Records follow. Select each line holding "camera".

[RECORD EXTRACTS]
# # # # #

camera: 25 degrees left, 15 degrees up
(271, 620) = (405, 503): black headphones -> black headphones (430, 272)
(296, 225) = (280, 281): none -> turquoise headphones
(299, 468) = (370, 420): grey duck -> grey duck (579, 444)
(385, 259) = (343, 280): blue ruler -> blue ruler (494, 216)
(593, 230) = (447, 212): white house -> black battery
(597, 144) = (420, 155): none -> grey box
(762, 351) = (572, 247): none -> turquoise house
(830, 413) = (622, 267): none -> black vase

# # # # #

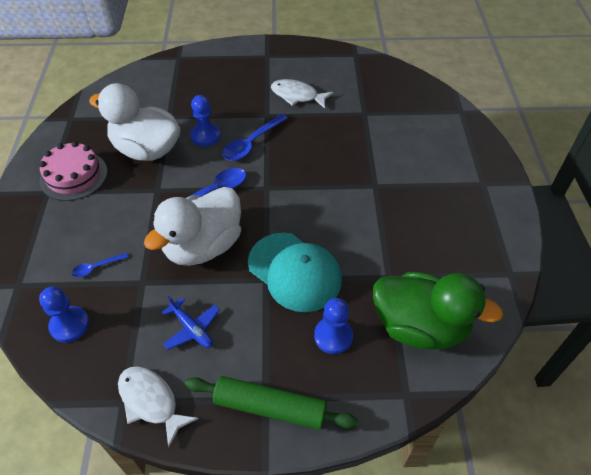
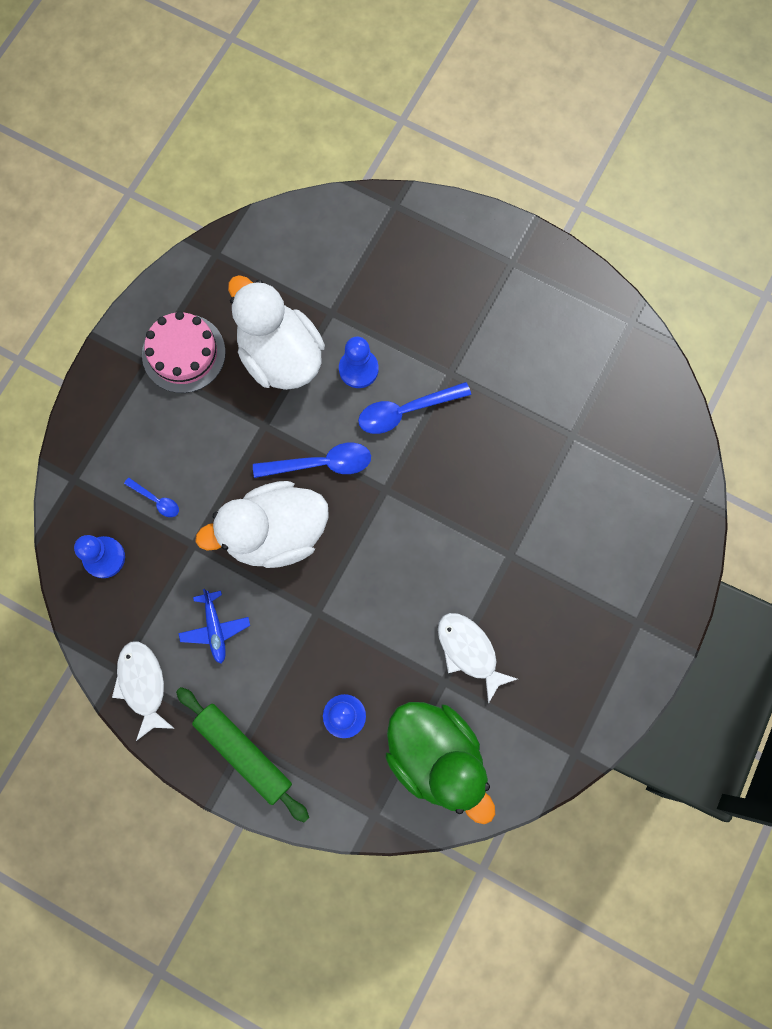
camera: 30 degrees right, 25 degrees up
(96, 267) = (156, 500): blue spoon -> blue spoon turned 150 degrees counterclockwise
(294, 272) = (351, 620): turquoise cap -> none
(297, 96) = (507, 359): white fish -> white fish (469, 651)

# # # # #

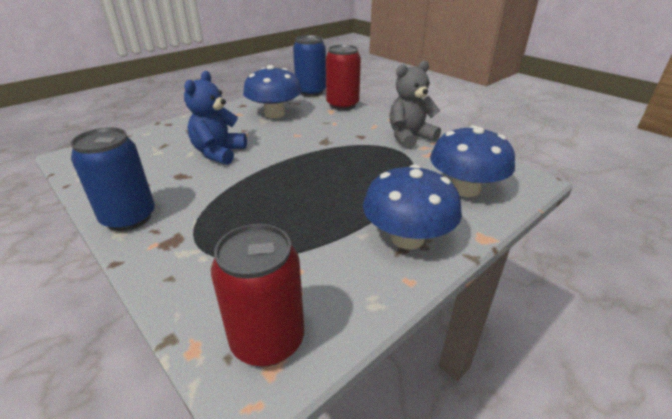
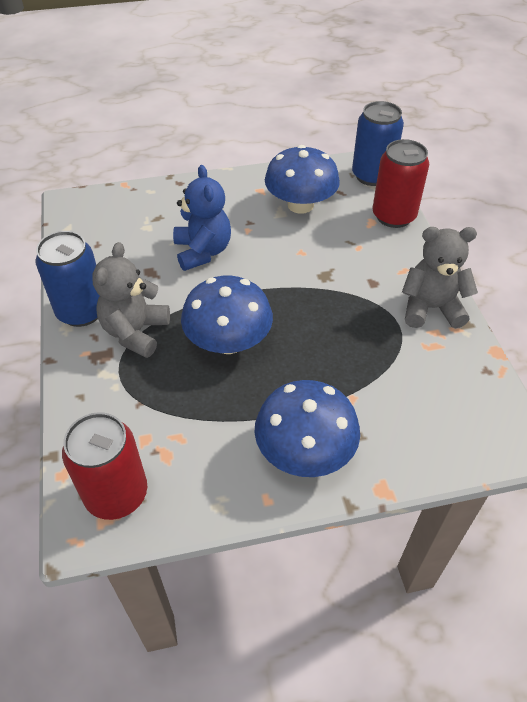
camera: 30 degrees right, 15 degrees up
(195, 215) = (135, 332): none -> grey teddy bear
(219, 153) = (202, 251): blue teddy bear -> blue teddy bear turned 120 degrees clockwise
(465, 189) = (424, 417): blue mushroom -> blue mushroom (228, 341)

# # # # #

[COMPLETED TASK]
camera: 25 degrees left, 15 degrees up
camera: 30 degrees right, 25 degrees up
camera: 30 degrees right, 15 degrees up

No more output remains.